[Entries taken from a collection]
↓↓↓
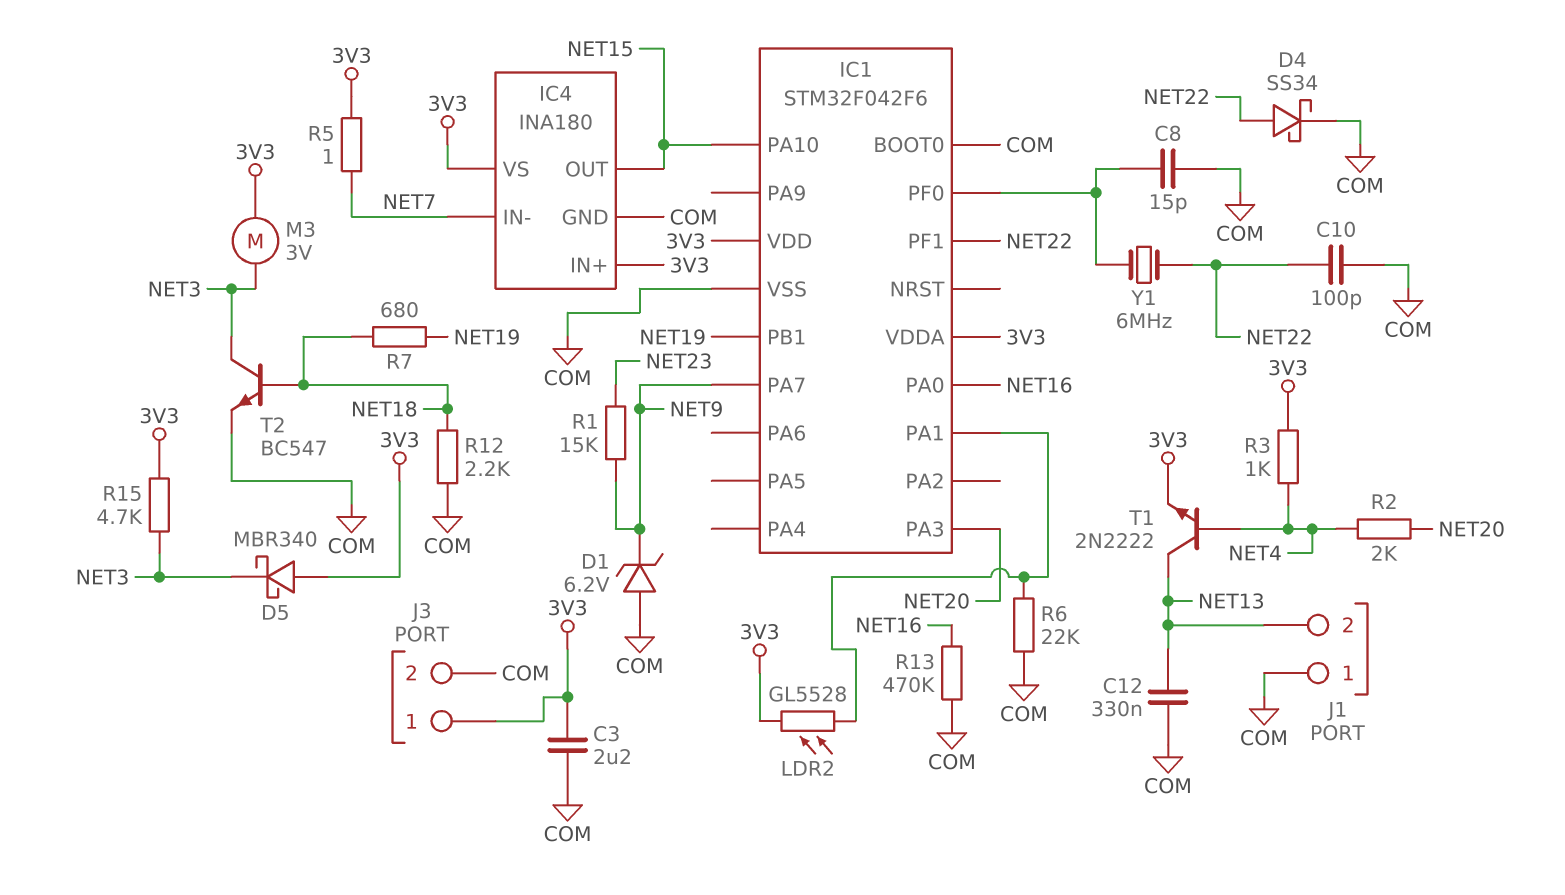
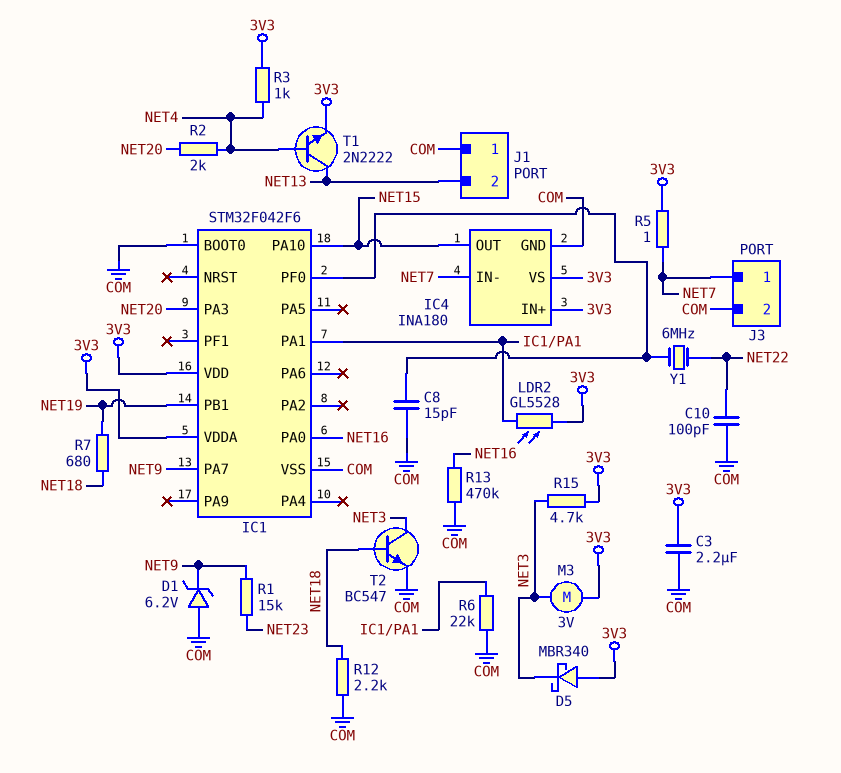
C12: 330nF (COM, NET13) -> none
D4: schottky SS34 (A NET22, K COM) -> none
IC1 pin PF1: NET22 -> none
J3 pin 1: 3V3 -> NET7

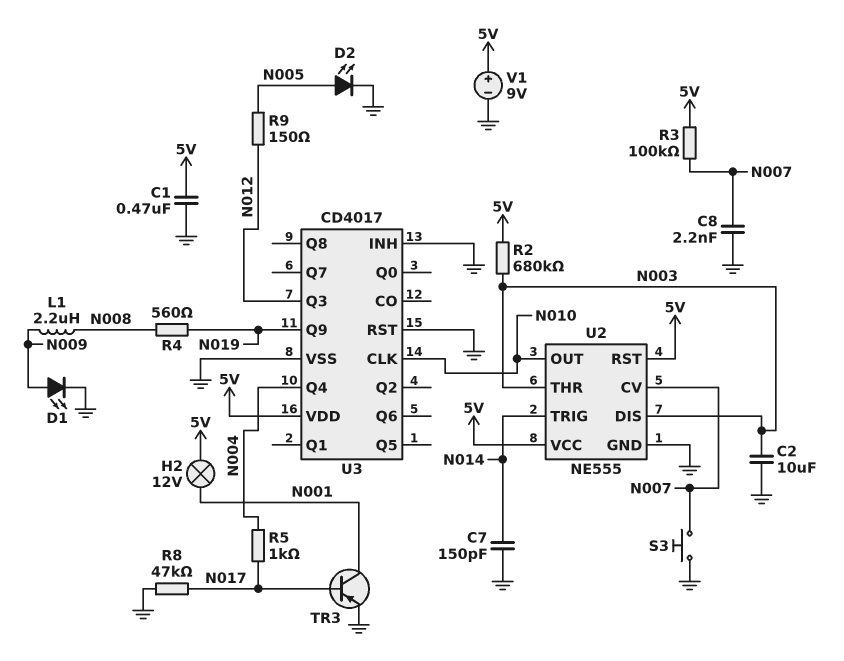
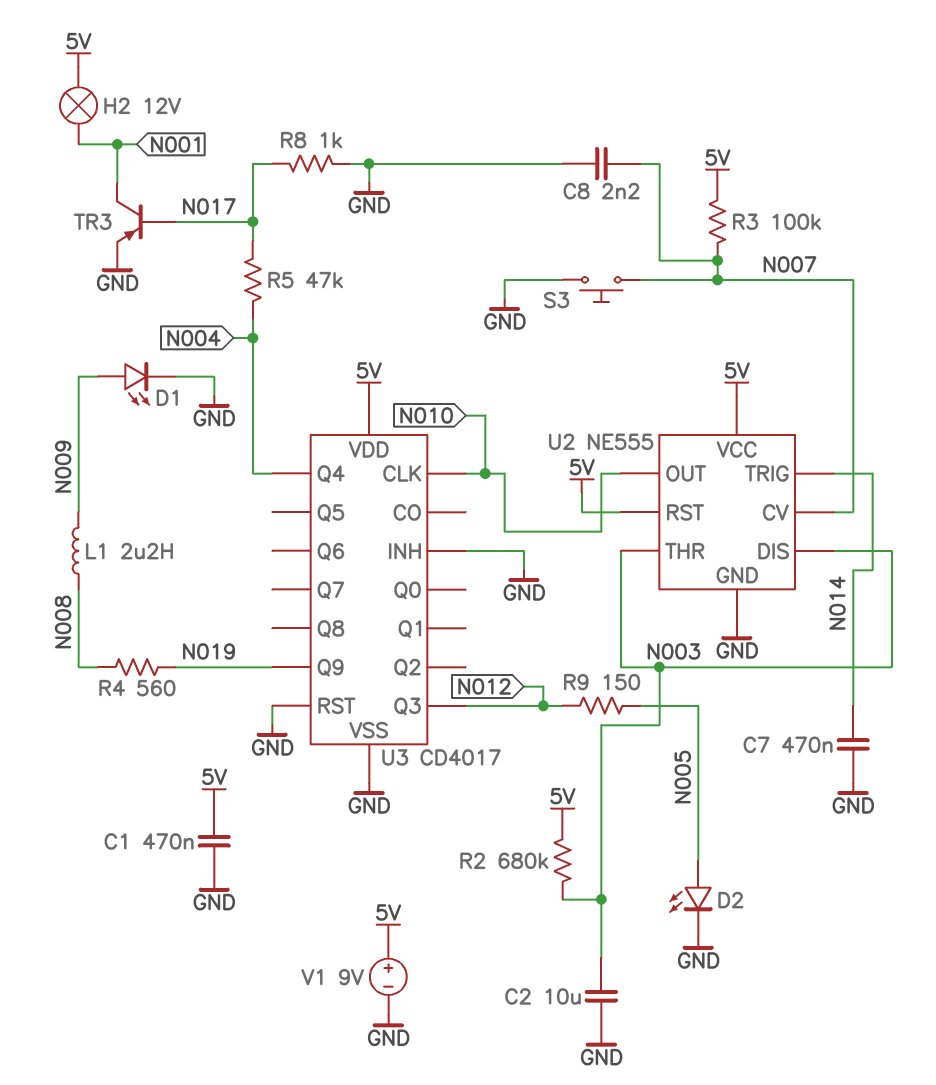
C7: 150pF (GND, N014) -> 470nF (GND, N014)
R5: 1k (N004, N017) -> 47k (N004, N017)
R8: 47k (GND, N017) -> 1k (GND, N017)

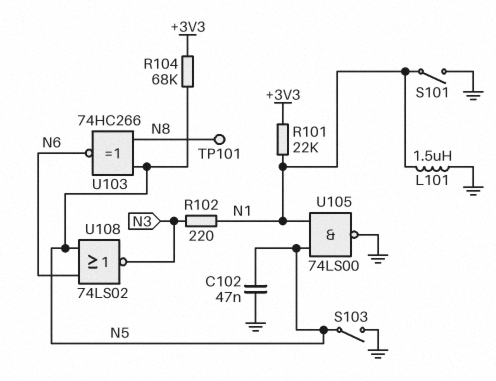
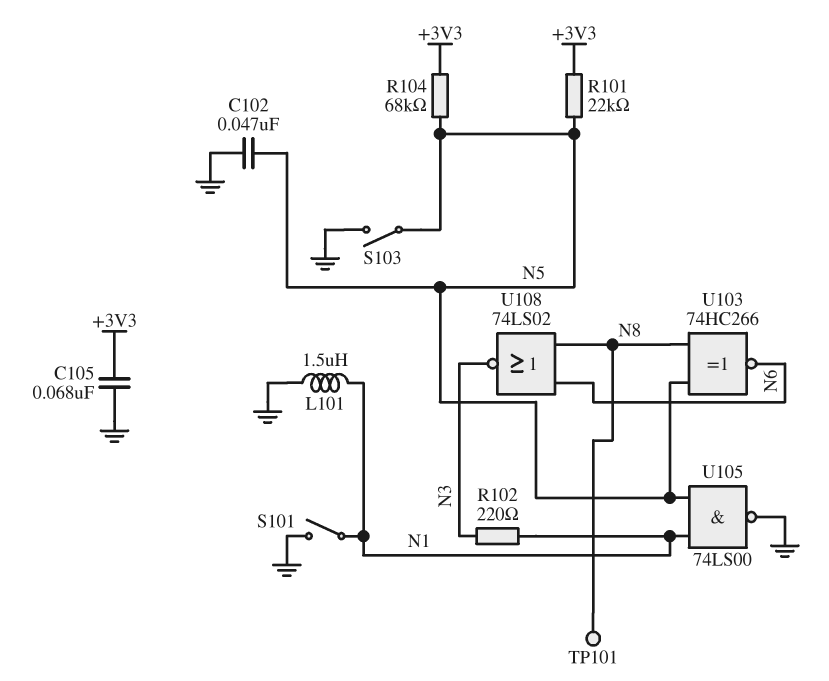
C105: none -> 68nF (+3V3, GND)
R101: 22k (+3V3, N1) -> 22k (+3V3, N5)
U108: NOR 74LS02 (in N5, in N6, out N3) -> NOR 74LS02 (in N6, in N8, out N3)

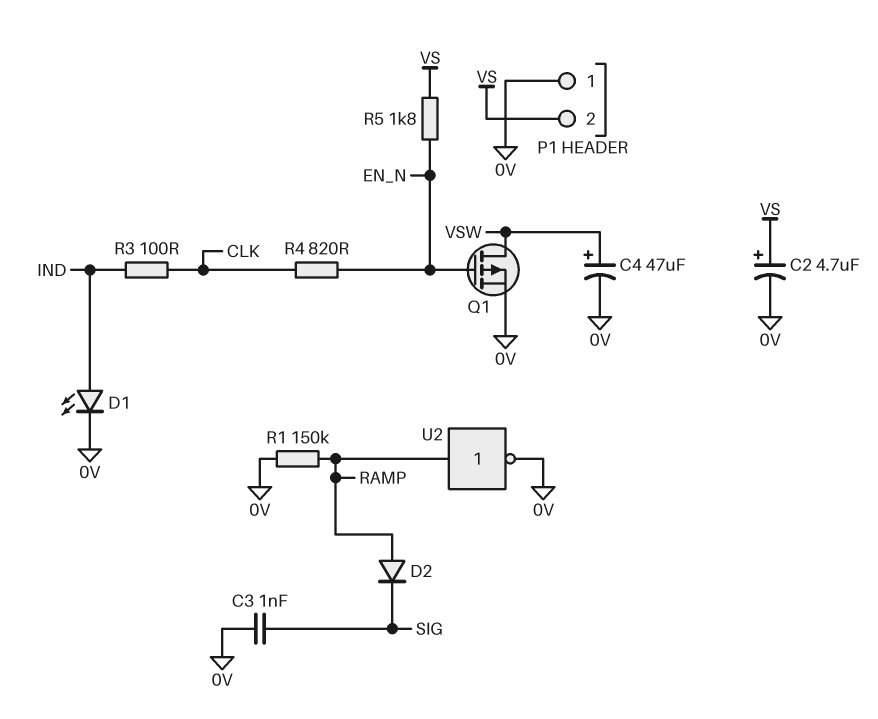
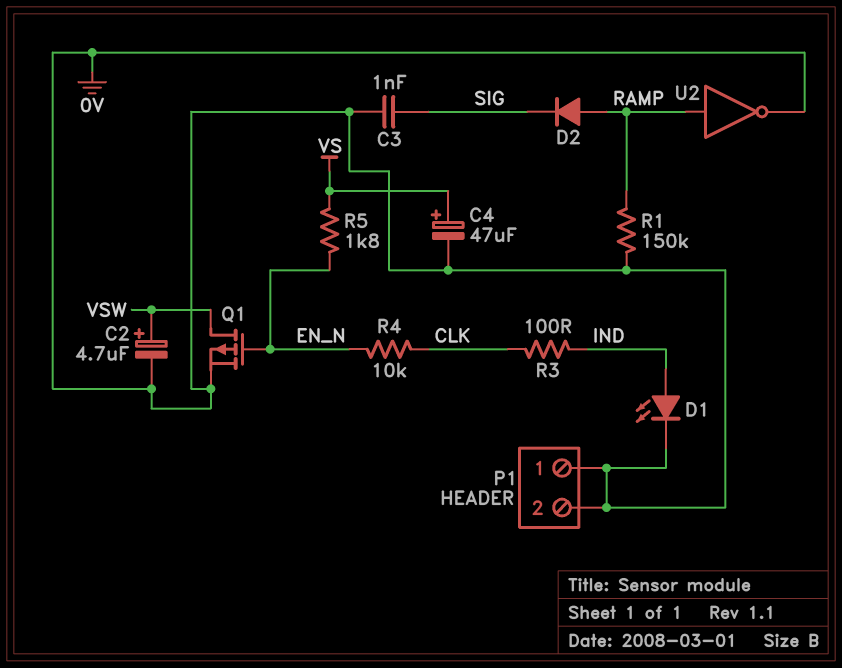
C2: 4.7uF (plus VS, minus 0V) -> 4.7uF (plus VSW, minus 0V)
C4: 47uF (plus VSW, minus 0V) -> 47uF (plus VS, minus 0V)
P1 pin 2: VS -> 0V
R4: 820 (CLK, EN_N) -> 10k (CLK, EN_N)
↑↑↑
▶ **REQUIRED ACTION**: Count each line above where the string "none" occurs. Give the number only.

▶ **TASK ANSWER**: 4